- **INFORMATION SUPPLIED**
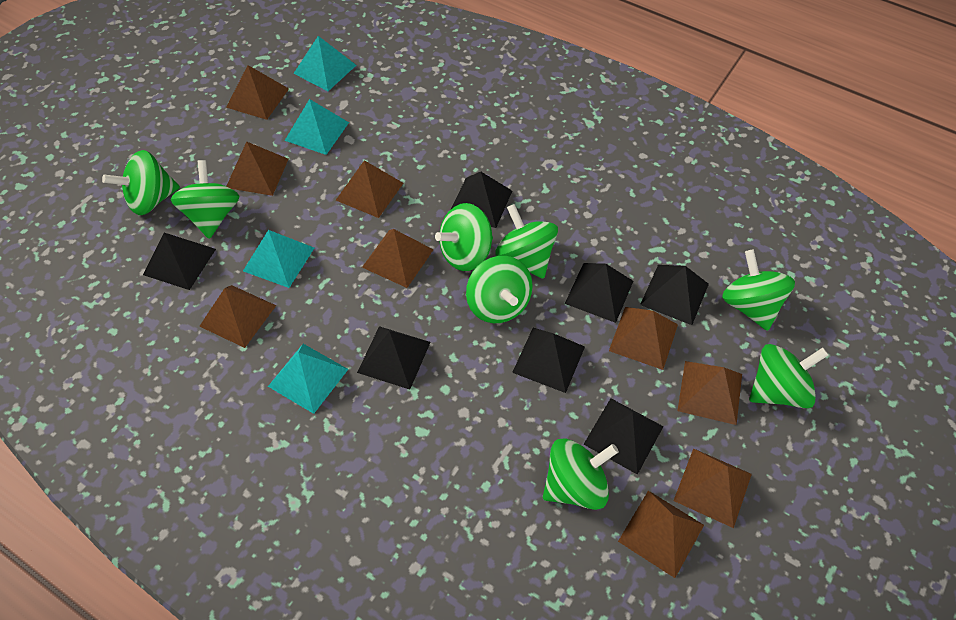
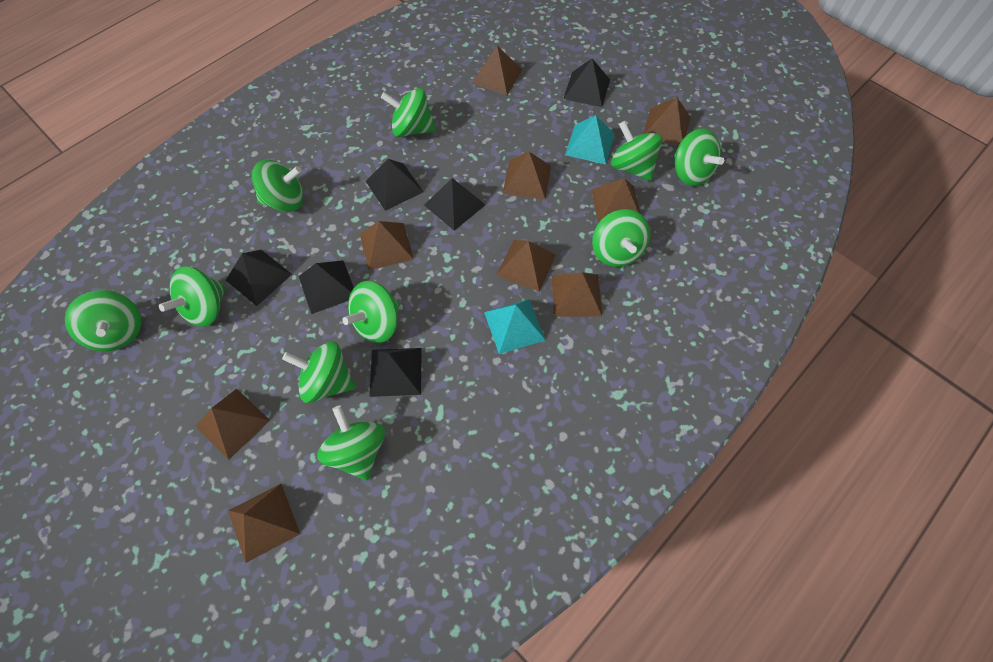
black pyramid: 7 -> 6
green spinning top: 8 -> 10
turquoise pyramid: 4 -> 2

- **THE PROBLEM**
For your answer, write out the data exactly and drop every picture.

- **COMPLETED TASK**
black pyramid: 7 -> 6
green spinning top: 8 -> 10
turquoise pyramid: 4 -> 2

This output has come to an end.